_Excerpts from a dataset_.
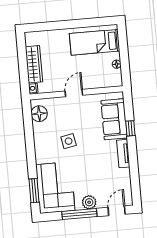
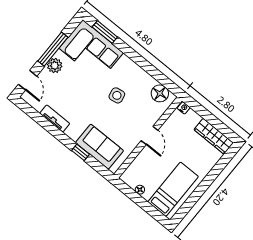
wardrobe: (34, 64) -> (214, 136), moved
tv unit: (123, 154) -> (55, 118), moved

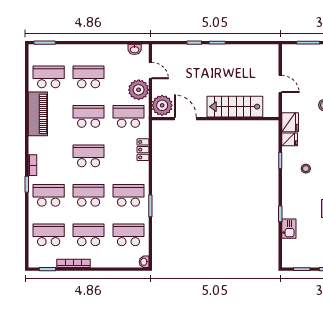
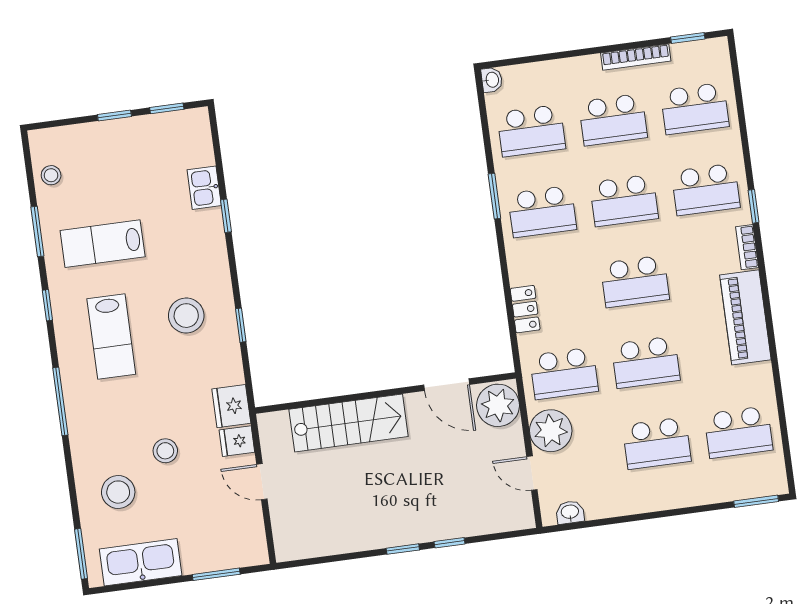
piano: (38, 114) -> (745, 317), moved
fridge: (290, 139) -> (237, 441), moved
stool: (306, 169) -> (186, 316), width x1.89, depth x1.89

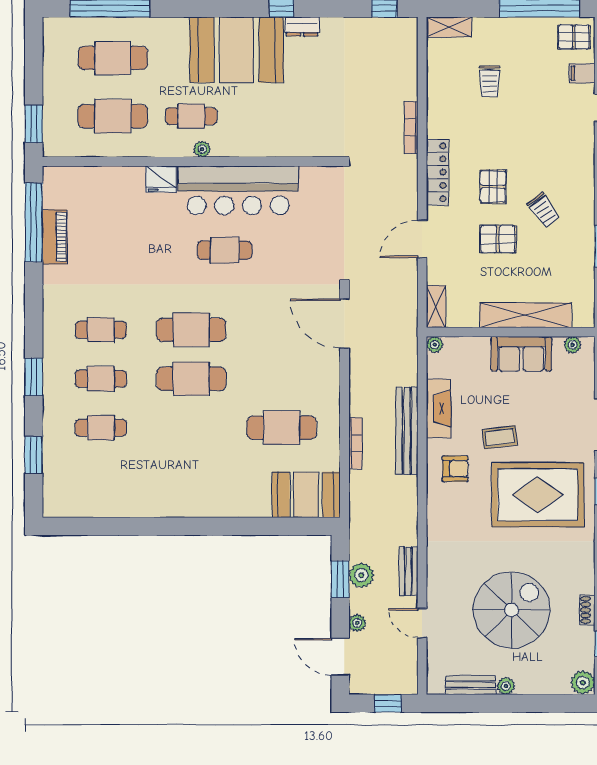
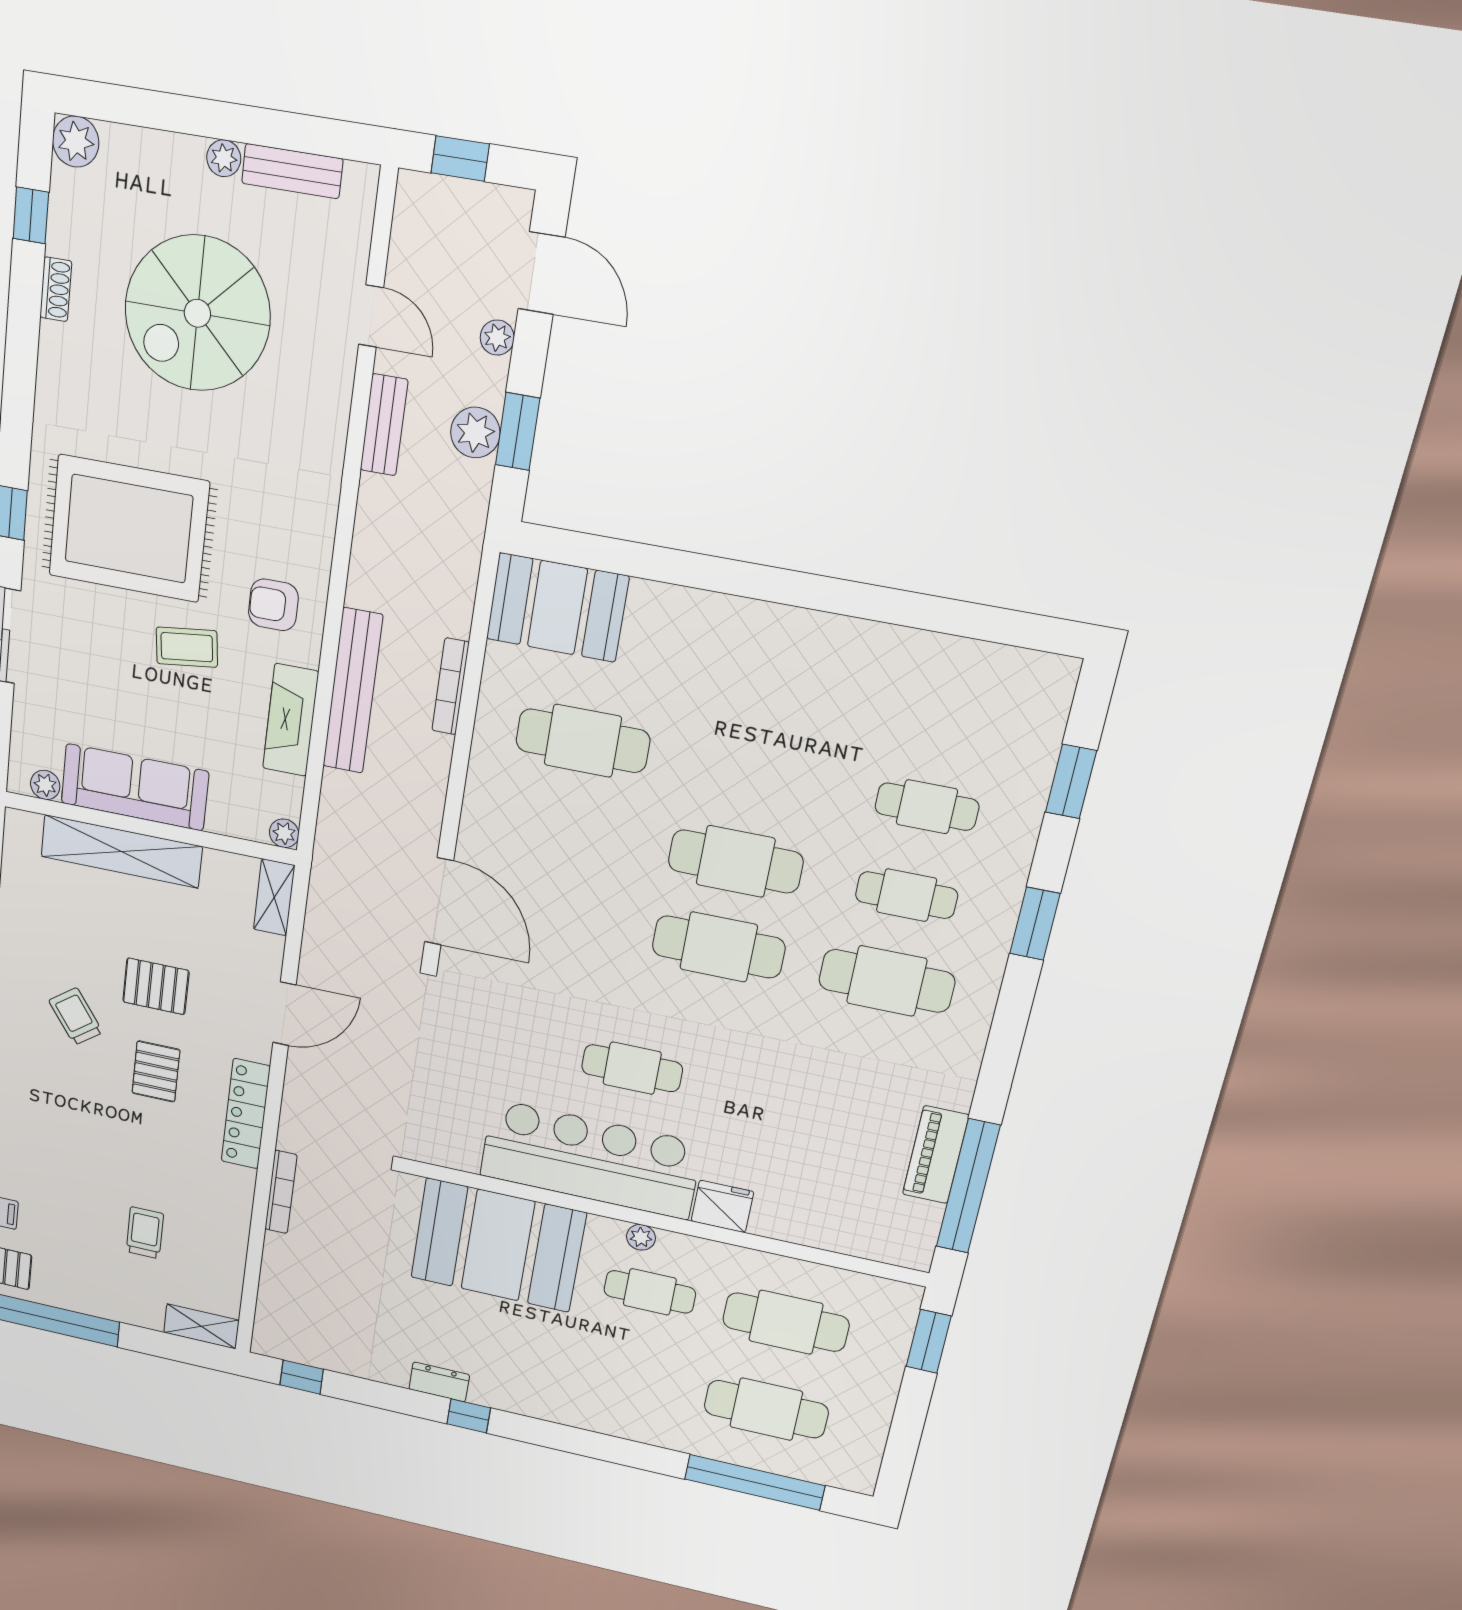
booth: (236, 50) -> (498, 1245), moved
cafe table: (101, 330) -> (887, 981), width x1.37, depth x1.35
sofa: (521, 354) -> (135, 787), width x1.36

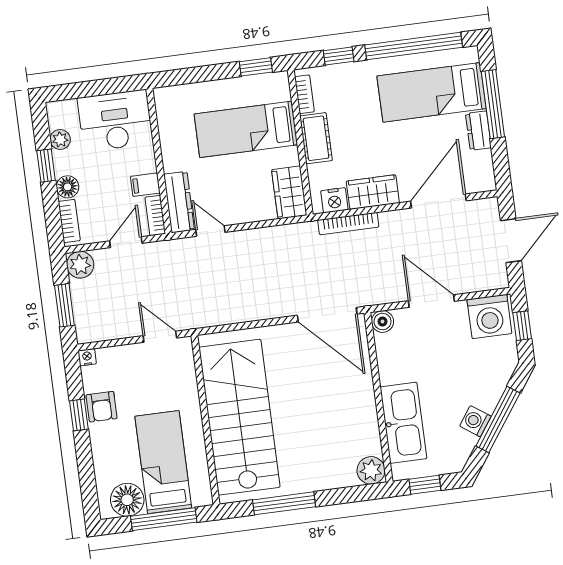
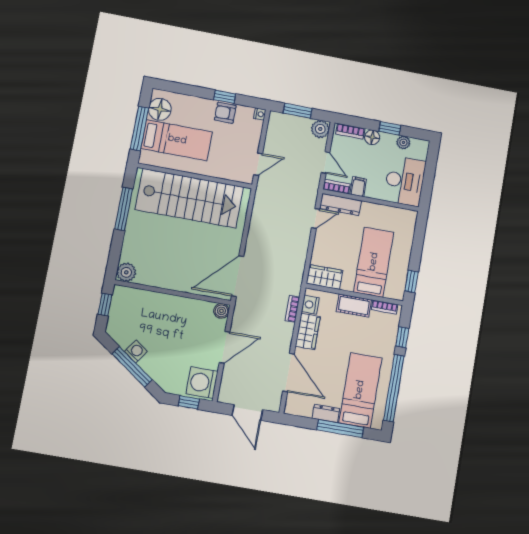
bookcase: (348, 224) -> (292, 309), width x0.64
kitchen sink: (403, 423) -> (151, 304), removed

_Your instructions_. This calls for each record above to be set down exactly, with the images skipped.

_Answer below_.
wardrobe: (34, 64) -> (214, 136), moved
tv unit: (123, 154) -> (55, 118), moved

piano: (38, 114) -> (745, 317), moved
fridge: (290, 139) -> (237, 441), moved
stool: (306, 169) -> (186, 316), width x1.89, depth x1.89

booth: (236, 50) -> (498, 1245), moved
cafe table: (101, 330) -> (887, 981), width x1.37, depth x1.35
sofa: (521, 354) -> (135, 787), width x1.36

bookcase: (348, 224) -> (292, 309), width x0.64
kitchen sink: (403, 423) -> (151, 304), removed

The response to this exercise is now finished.